BEGIN
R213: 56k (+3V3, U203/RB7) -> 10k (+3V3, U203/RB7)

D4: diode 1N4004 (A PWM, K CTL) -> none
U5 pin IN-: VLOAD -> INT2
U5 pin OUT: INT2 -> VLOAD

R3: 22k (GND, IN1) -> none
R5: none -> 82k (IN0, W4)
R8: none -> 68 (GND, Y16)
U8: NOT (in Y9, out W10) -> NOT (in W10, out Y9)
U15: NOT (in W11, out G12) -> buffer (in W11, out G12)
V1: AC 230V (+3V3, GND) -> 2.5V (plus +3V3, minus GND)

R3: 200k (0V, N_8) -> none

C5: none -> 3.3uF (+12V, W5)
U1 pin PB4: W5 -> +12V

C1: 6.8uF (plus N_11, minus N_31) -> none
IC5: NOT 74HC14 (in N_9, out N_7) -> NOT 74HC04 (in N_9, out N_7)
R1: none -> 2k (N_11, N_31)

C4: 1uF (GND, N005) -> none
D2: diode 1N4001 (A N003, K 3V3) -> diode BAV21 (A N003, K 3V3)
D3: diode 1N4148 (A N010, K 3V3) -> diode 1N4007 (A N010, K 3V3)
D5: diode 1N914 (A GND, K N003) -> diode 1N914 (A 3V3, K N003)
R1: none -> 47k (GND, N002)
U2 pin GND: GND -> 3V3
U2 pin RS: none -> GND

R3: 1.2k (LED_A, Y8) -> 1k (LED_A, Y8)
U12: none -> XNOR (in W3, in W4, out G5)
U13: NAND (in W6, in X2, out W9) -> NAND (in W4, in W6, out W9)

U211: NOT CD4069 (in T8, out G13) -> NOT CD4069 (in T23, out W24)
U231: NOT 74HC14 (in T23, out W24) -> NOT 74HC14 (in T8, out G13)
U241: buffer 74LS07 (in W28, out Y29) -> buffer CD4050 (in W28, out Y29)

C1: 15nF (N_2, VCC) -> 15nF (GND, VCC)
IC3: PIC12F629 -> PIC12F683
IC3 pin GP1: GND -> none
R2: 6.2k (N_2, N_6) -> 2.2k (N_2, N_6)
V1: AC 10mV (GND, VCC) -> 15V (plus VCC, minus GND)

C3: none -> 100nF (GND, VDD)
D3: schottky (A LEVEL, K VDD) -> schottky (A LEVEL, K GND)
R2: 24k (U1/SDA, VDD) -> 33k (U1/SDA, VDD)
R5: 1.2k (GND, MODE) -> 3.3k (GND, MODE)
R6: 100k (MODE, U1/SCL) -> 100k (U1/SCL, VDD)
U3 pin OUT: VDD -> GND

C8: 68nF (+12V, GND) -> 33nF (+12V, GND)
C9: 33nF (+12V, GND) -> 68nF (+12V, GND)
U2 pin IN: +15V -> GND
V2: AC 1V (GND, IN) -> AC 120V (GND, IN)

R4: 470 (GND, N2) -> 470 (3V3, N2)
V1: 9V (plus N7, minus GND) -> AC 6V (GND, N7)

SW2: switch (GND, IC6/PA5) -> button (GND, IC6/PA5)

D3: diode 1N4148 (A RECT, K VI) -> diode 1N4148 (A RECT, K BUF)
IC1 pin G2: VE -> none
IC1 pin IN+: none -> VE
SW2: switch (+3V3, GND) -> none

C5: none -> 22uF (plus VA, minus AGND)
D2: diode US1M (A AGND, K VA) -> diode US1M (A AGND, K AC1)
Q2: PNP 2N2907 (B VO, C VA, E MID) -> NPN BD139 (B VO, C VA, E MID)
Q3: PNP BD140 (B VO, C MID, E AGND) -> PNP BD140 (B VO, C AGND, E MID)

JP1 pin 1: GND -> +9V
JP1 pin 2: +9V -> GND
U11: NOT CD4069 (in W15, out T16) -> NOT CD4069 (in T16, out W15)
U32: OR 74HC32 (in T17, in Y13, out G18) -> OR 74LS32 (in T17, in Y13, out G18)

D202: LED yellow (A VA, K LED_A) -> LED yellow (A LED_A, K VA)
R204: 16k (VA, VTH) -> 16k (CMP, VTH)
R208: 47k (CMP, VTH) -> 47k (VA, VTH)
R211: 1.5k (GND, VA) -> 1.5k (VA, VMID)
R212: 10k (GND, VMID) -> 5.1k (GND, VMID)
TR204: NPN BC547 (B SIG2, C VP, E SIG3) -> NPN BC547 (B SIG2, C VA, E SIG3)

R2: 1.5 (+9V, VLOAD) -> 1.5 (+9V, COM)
END
Starting with the line that holds "U15: NOT (in" and ending with the line that holds "U11: NOT CD4069", retype every line in the data above exactly, and nothing else.

▶ [YOUR RESPONSE]:
U15: NOT (in W11, out G12) -> buffer (in W11, out G12)
V1: AC 230V (+3V3, GND) -> 2.5V (plus +3V3, minus GND)

R3: 200k (0V, N_8) -> none

C5: none -> 3.3uF (+12V, W5)
U1 pin PB4: W5 -> +12V

C1: 6.8uF (plus N_11, minus N_31) -> none
IC5: NOT 74HC14 (in N_9, out N_7) -> NOT 74HC04 (in N_9, out N_7)
R1: none -> 2k (N_11, N_31)

C4: 1uF (GND, N005) -> none
D2: diode 1N4001 (A N003, K 3V3) -> diode BAV21 (A N003, K 3V3)
D3: diode 1N4148 (A N010, K 3V3) -> diode 1N4007 (A N010, K 3V3)
D5: diode 1N914 (A GND, K N003) -> diode 1N914 (A 3V3, K N003)
R1: none -> 47k (GND, N002)
U2 pin GND: GND -> 3V3
U2 pin RS: none -> GND

R3: 1.2k (LED_A, Y8) -> 1k (LED_A, Y8)
U12: none -> XNOR (in W3, in W4, out G5)
U13: NAND (in W6, in X2, out W9) -> NAND (in W4, in W6, out W9)

U211: NOT CD4069 (in T8, out G13) -> NOT CD4069 (in T23, out W24)
U231: NOT 74HC14 (in T23, out W24) -> NOT 74HC14 (in T8, out G13)
U241: buffer 74LS07 (in W28, out Y29) -> buffer CD4050 (in W28, out Y29)

C1: 15nF (N_2, VCC) -> 15nF (GND, VCC)
IC3: PIC12F629 -> PIC12F683
IC3 pin GP1: GND -> none
R2: 6.2k (N_2, N_6) -> 2.2k (N_2, N_6)
V1: AC 10mV (GND, VCC) -> 15V (plus VCC, minus GND)

C3: none -> 100nF (GND, VDD)
D3: schottky (A LEVEL, K VDD) -> schottky (A LEVEL, K GND)
R2: 24k (U1/SDA, VDD) -> 33k (U1/SDA, VDD)
R5: 1.2k (GND, MODE) -> 3.3k (GND, MODE)
R6: 100k (MODE, U1/SCL) -> 100k (U1/SCL, VDD)
U3 pin OUT: VDD -> GND

C8: 68nF (+12V, GND) -> 33nF (+12V, GND)
C9: 33nF (+12V, GND) -> 68nF (+12V, GND)
U2 pin IN: +15V -> GND
V2: AC 1V (GND, IN) -> AC 120V (GND, IN)

R4: 470 (GND, N2) -> 470 (3V3, N2)
V1: 9V (plus N7, minus GND) -> AC 6V (GND, N7)

SW2: switch (GND, IC6/PA5) -> button (GND, IC6/PA5)

D3: diode 1N4148 (A RECT, K VI) -> diode 1N4148 (A RECT, K BUF)
IC1 pin G2: VE -> none
IC1 pin IN+: none -> VE
SW2: switch (+3V3, GND) -> none

C5: none -> 22uF (plus VA, minus AGND)
D2: diode US1M (A AGND, K VA) -> diode US1M (A AGND, K AC1)
Q2: PNP 2N2907 (B VO, C VA, E MID) -> NPN BD139 (B VO, C VA, E MID)
Q3: PNP BD140 (B VO, C MID, E AGND) -> PNP BD140 (B VO, C AGND, E MID)

JP1 pin 1: GND -> +9V
JP1 pin 2: +9V -> GND
U11: NOT CD4069 (in W15, out T16) -> NOT CD4069 (in T16, out W15)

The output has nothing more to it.